■ **About this task**: Please copy out each line of the listing that contains the word "brown".

■ **Data records**:
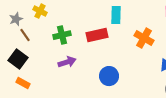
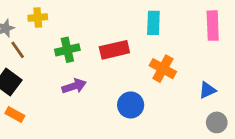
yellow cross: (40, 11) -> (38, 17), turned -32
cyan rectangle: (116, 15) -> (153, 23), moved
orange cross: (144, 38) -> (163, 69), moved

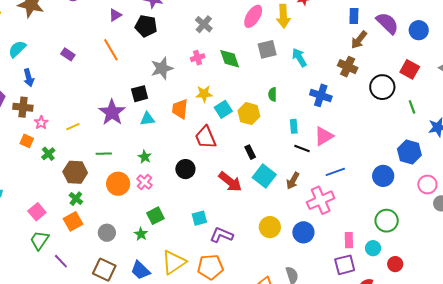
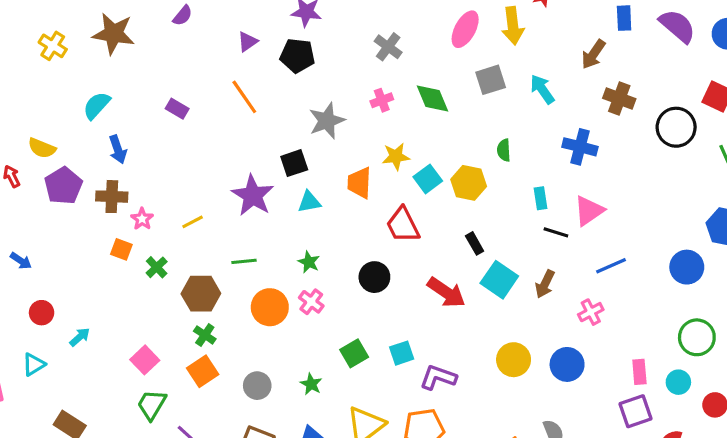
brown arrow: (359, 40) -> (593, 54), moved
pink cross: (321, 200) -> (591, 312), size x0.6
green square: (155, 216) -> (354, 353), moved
...
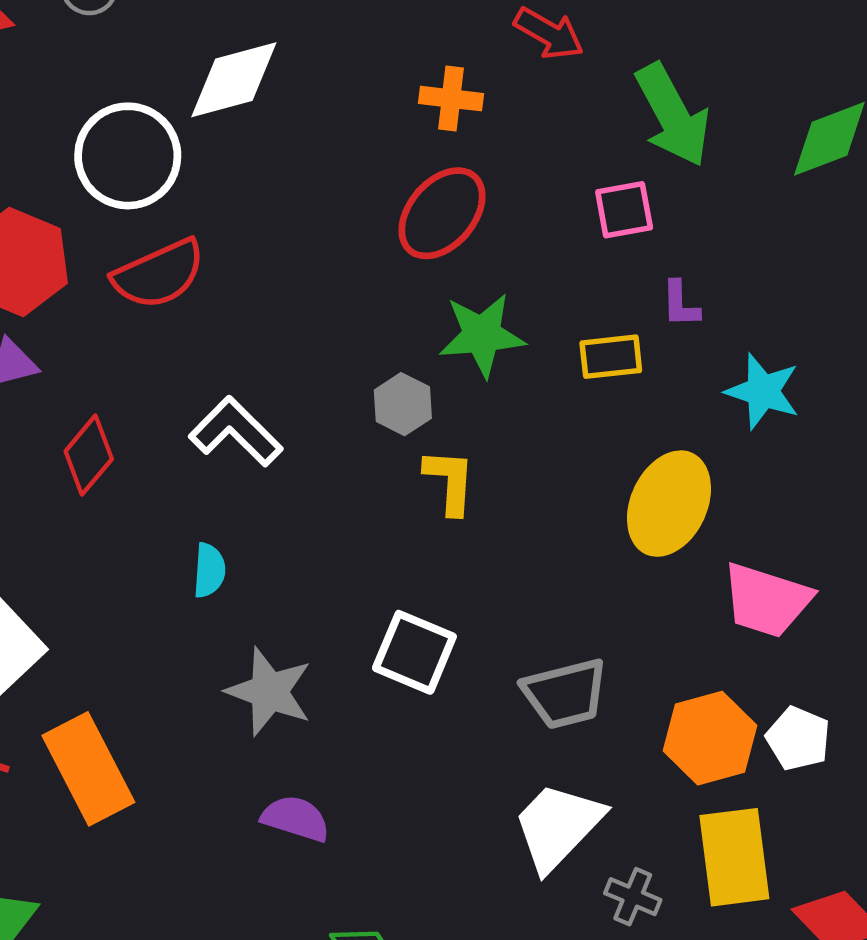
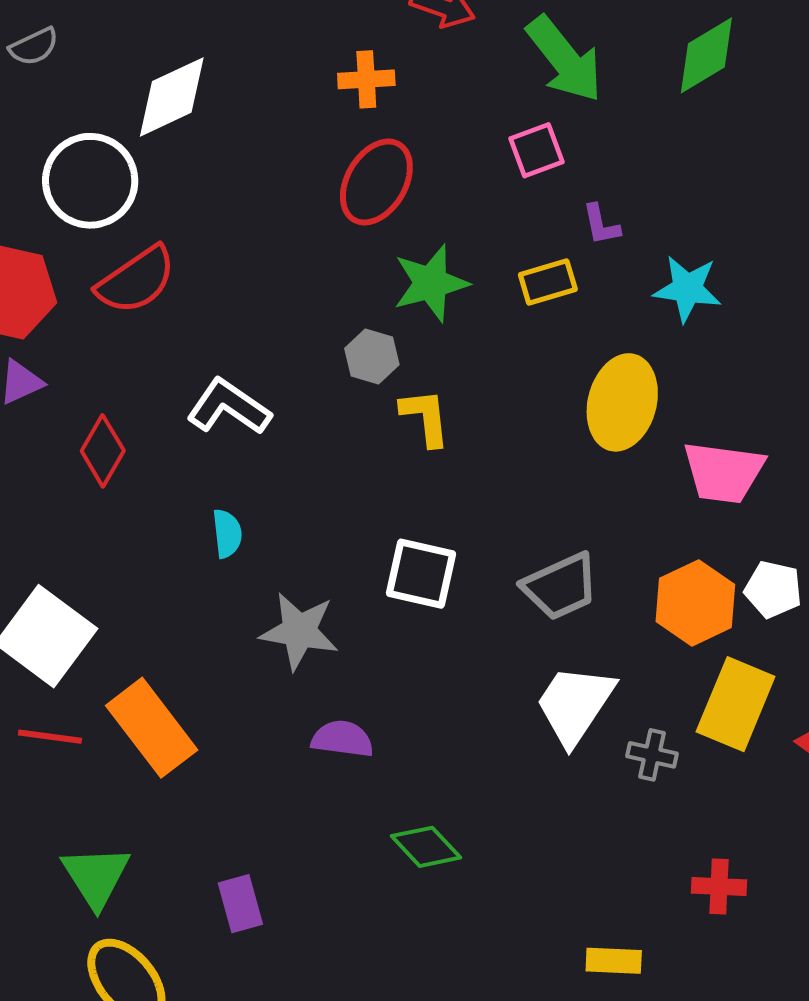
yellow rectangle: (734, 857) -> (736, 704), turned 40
* * *
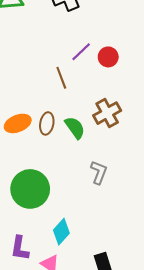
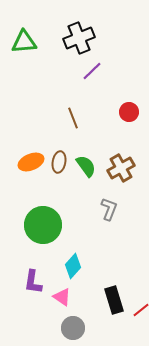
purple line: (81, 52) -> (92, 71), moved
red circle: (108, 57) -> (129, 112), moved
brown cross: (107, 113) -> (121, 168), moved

■ **Solution for this task**:
brown arrow: (359, 40) -> (593, 54), moved
brown cross: (107, 113) -> (121, 168), moved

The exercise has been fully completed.